| PROBLEM |
All pictures must be left out as you transcribe the lines from the first line of the data to the line containing "green cross: (56, 492)", both included.

Top of GIVEN ENTRIES

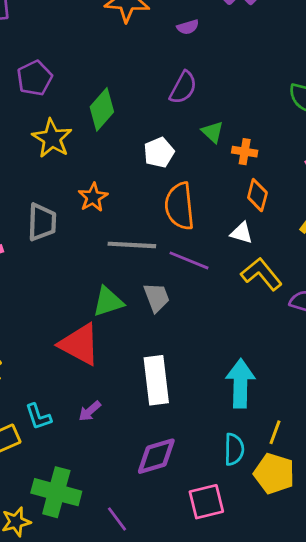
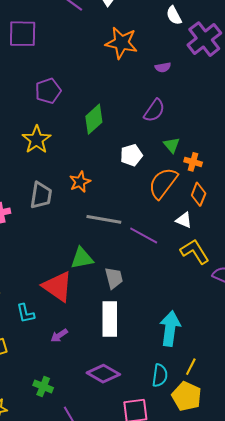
yellow star: (52, 138) -> (37, 140), moved
orange semicircle: (180, 206) -> (163, 183), moved, turned 36
gray trapezoid: (157, 297) -> (114, 278), moved
cyan L-shape: (38, 417) -> (25, 313), moved
purple diamond: (156, 456) -> (103, 374), turned 40
green cross: (56, 492) -> (43, 386), moved, size x0.6

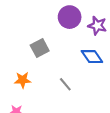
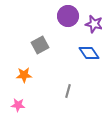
gray line: (65, 84) -> (68, 91), moved, turned 56

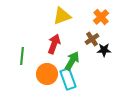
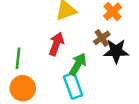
black star: (104, 50) -> (116, 51), size x1.5
orange circle: (47, 74) -> (23, 88), moved

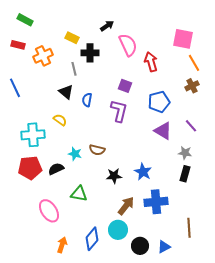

Bottom of GIVEN ENTRIES

| WRITTEN RESPONSE |
yellow star: (52, 138) -> (37, 140), moved
orange semicircle: (180, 206) -> (163, 183), moved, turned 36
gray trapezoid: (157, 297) -> (114, 278), moved
cyan L-shape: (38, 417) -> (25, 313), moved
purple diamond: (156, 456) -> (103, 374), turned 40
green cross: (56, 492) -> (43, 386), moved, size x0.6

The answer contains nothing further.